YOUR OBJECTIVE. No line before the one containing "brown pyramid: 2 -> 4" should appear; that line and all lines after it, through the end of the data, are to be set down exactly.

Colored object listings
──────
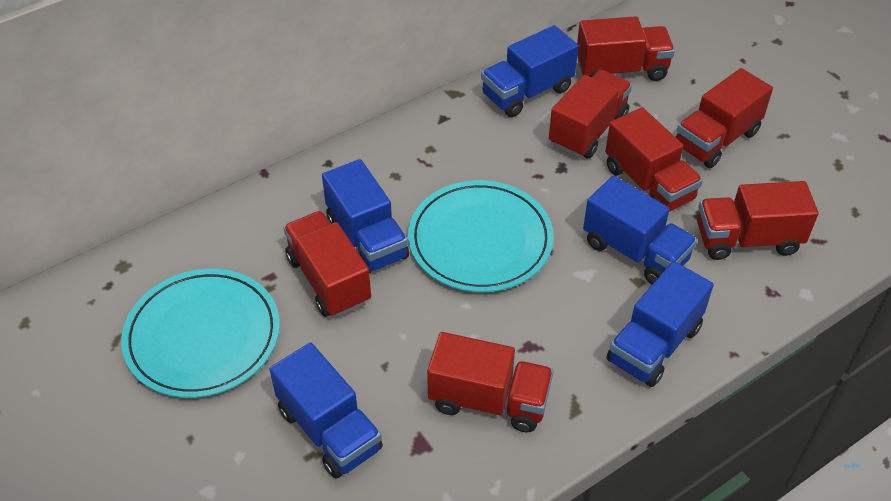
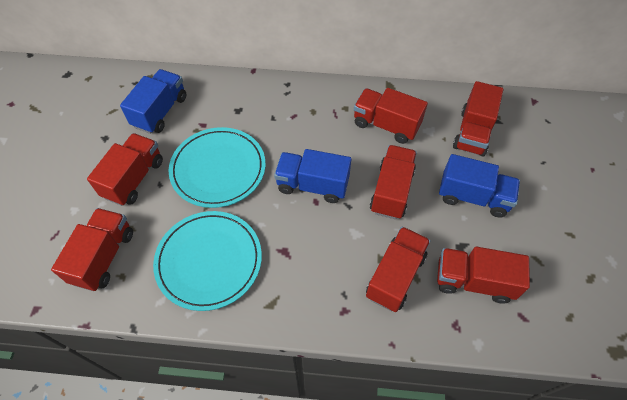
blue truck: 5 -> 3

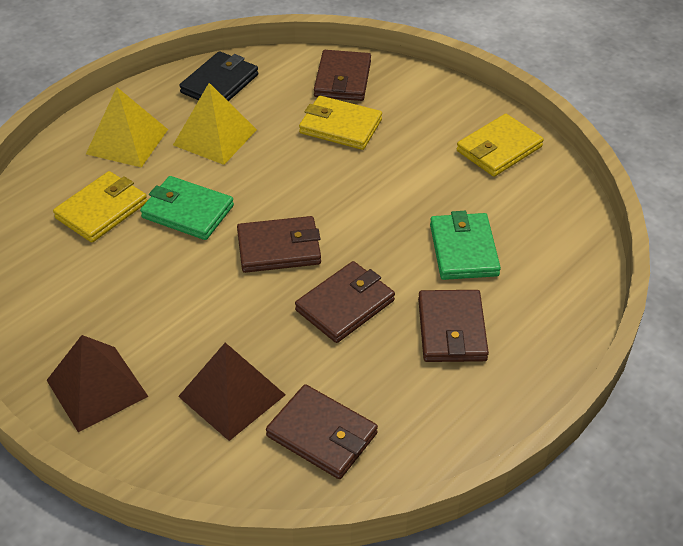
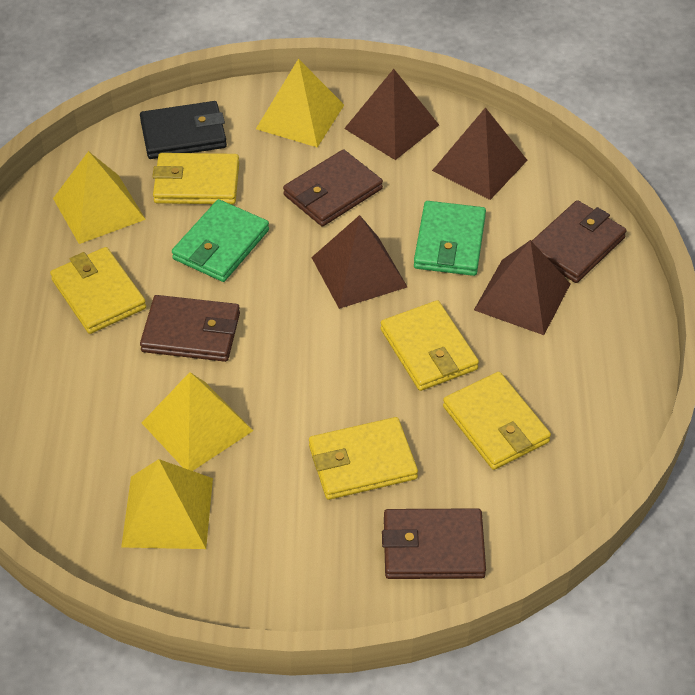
brown pyramid: 2 -> 4
brown wallet: 5 -> 4
yellow pyramid: 2 -> 4
yellow wallet: 3 -> 5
──────
ANSWER SECTION.
brown pyramid: 2 -> 4
brown wallet: 5 -> 4
yellow pyramid: 2 -> 4
yellow wallet: 3 -> 5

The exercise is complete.